▶ [Try it]: The full set of entries must be copied exactly.

== Data for the task

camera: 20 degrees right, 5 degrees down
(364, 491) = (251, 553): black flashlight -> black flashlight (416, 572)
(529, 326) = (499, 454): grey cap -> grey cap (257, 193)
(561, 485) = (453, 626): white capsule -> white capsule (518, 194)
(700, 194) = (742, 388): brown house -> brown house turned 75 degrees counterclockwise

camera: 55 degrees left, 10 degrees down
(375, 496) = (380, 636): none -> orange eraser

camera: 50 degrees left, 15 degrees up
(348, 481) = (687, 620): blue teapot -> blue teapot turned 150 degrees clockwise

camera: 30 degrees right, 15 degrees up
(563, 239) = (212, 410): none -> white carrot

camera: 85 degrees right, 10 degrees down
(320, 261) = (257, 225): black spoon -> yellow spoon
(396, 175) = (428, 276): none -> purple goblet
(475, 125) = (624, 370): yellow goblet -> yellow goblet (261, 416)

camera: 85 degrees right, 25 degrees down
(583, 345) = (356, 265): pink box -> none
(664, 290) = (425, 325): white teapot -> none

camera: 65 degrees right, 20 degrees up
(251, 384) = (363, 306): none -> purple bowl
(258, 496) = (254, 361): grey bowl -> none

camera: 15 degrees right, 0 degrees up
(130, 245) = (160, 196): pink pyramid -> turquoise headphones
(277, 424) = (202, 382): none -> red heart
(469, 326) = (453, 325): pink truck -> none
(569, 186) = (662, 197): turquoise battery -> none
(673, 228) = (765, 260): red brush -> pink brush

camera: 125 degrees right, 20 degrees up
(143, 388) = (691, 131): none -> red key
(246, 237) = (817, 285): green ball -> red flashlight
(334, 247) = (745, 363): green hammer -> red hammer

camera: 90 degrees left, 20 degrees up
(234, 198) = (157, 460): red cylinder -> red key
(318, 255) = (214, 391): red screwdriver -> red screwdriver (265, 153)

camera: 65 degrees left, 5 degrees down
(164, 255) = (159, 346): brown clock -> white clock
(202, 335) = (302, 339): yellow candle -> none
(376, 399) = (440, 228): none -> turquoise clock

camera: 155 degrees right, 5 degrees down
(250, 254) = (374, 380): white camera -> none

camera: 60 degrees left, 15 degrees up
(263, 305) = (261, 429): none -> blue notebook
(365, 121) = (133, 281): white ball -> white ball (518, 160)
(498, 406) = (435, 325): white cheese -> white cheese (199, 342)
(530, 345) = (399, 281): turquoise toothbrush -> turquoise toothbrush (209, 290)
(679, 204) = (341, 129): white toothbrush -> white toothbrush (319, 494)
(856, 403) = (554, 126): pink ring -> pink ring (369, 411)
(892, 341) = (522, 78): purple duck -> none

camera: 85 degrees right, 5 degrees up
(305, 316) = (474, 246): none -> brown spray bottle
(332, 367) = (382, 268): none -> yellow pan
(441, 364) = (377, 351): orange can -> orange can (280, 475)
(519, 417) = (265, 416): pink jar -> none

====

▶ [Solution to the exercise]:
camera: 20 degrees right, 5 degrees down
(364, 491) = (251, 553): black flashlight -> black flashlight (416, 572)
(529, 326) = (499, 454): grey cap -> grey cap (257, 193)
(561, 485) = (453, 626): white capsule -> white capsule (518, 194)
(700, 194) = (742, 388): brown house -> brown house turned 75 degrees counterclockwise

camera: 55 degrees left, 10 degrees down
(375, 496) = (380, 636): none -> orange eraser

camera: 50 degrees left, 15 degrees up
(348, 481) = (687, 620): blue teapot -> blue teapot turned 150 degrees clockwise

camera: 30 degrees right, 15 degrees up
(563, 239) = (212, 410): none -> white carrot

camera: 85 degrees right, 10 degrees down
(320, 261) = (257, 225): black spoon -> yellow spoon
(396, 175) = (428, 276): none -> purple goblet
(475, 125) = (624, 370): yellow goblet -> yellow goblet (261, 416)

camera: 85 degrees right, 25 degrees down
(583, 345) = (356, 265): pink box -> none
(664, 290) = (425, 325): white teapot -> none

camera: 65 degrees right, 20 degrees up
(251, 384) = (363, 306): none -> purple bowl
(258, 496) = (254, 361): grey bowl -> none

camera: 15 degrees right, 0 degrees up
(130, 245) = (160, 196): pink pyramid -> turquoise headphones
(277, 424) = (202, 382): none -> red heart
(469, 326) = (453, 325): pink truck -> none
(569, 186) = (662, 197): turquoise battery -> none
(673, 228) = (765, 260): red brush -> pink brush

camera: 125 degrees right, 20 degrees up
(143, 388) = (691, 131): none -> red key
(246, 237) = (817, 285): green ball -> red flashlight
(334, 247) = (745, 363): green hammer -> red hammer

camera: 90 degrees left, 20 degrees up
(234, 198) = (157, 460): red cylinder -> red key
(318, 255) = (214, 391): red screwdriver -> red screwdriver (265, 153)

camera: 65 degrees left, 5 degrees down
(164, 255) = (159, 346): brown clock -> white clock
(202, 335) = (302, 339): yellow candle -> none
(376, 399) = (440, 228): none -> turquoise clock

camera: 155 degrees right, 5 degrees down
(250, 254) = (374, 380): white camera -> none

camera: 60 degrees left, 15 degrees up
(263, 305) = (261, 429): none -> blue notebook
(365, 121) = (133, 281): white ball -> white ball (518, 160)
(498, 406) = (435, 325): white cheese -> white cheese (199, 342)
(530, 345) = (399, 281): turquoise toothbrush -> turquoise toothbrush (209, 290)
(679, 204) = (341, 129): white toothbrush -> white toothbrush (319, 494)
(856, 403) = (554, 126): pink ring -> pink ring (369, 411)
(892, 341) = (522, 78): purple duck -> none

camera: 85 degrees right, 5 degrees up
(305, 316) = (474, 246): none -> brown spray bottle
(332, 367) = (382, 268): none -> yellow pan
(441, 364) = (377, 351): orange can -> orange can (280, 475)
(519, 417) = (265, 416): pink jar -> none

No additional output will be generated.